> [To do]: Restate word for word the lines of the material below, from the line with "brown screwdriver: 2 -> 3" to the line with "white toothbrush: 7 -> 11", both lines included, and no others.

> [Dataset entries]:
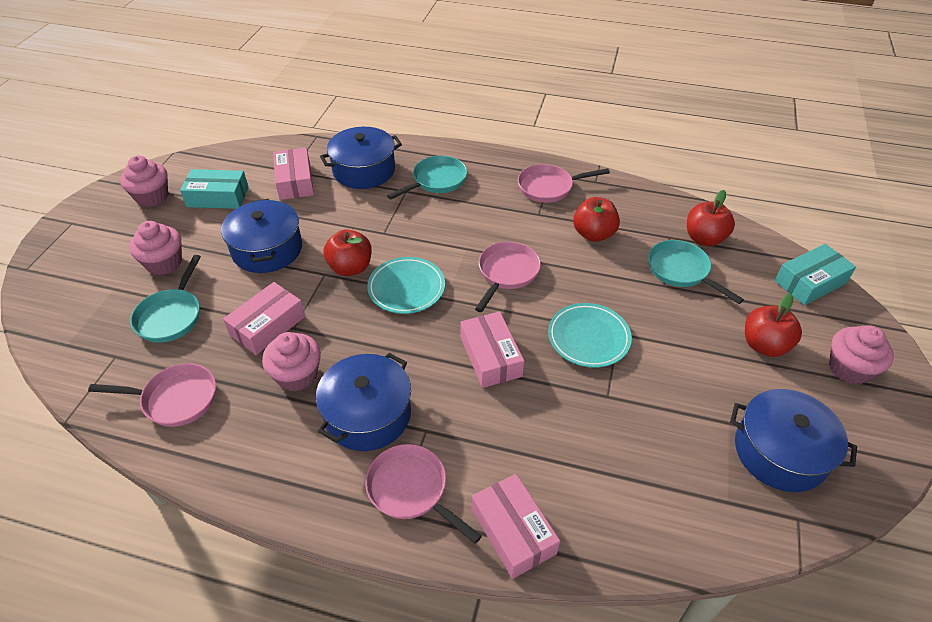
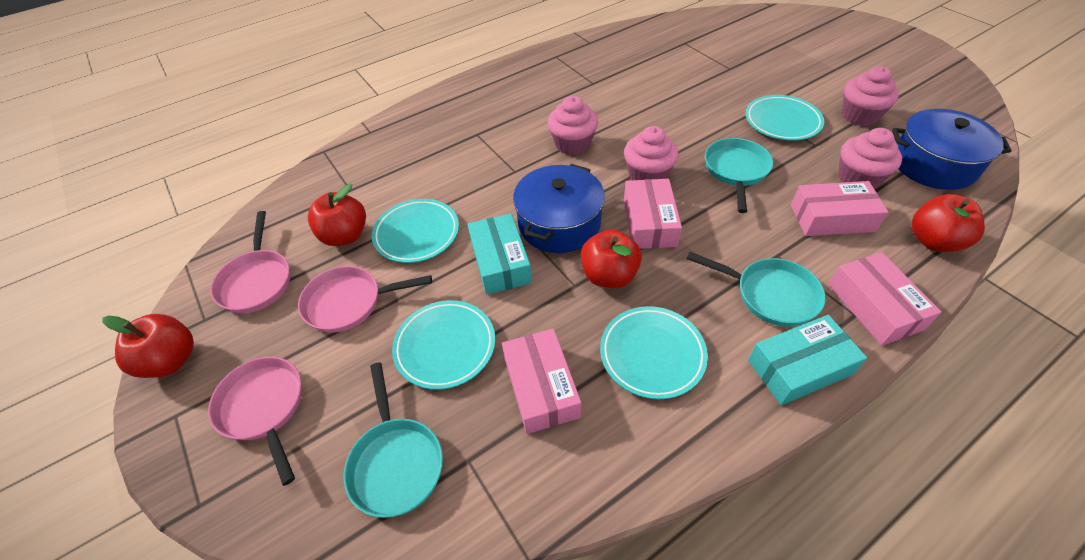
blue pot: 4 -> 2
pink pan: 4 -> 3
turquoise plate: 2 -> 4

* * *

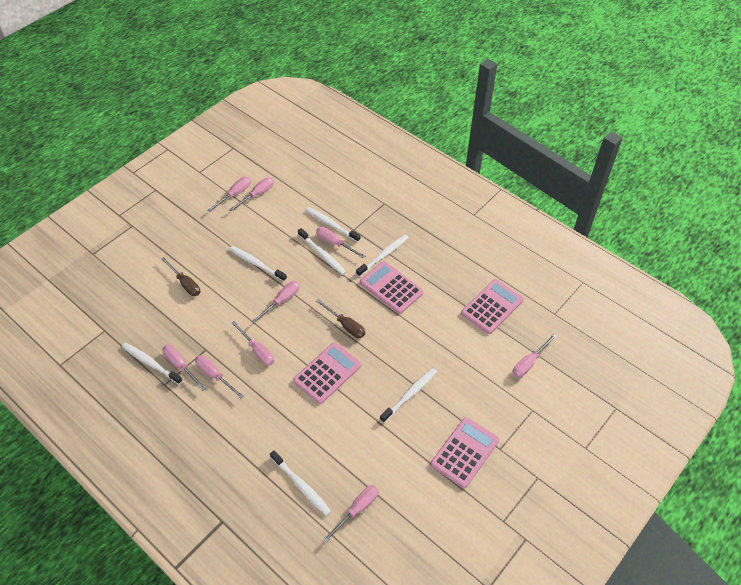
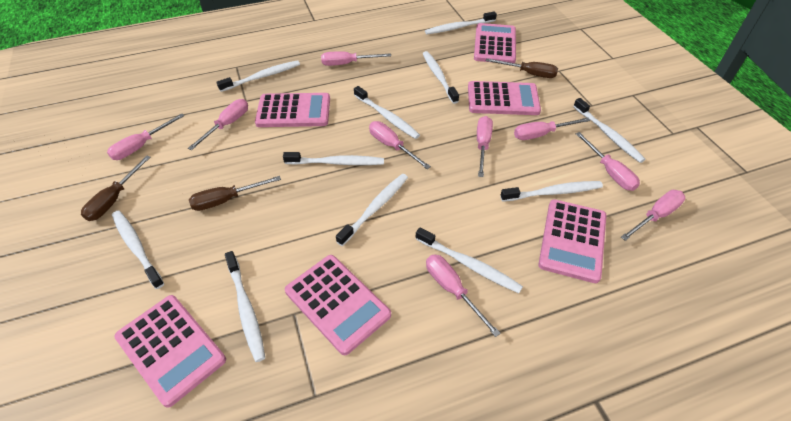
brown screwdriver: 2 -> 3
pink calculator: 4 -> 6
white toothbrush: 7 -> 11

> [Answer to this exercise]:
brown screwdriver: 2 -> 3
pink calculator: 4 -> 6
white toothbrush: 7 -> 11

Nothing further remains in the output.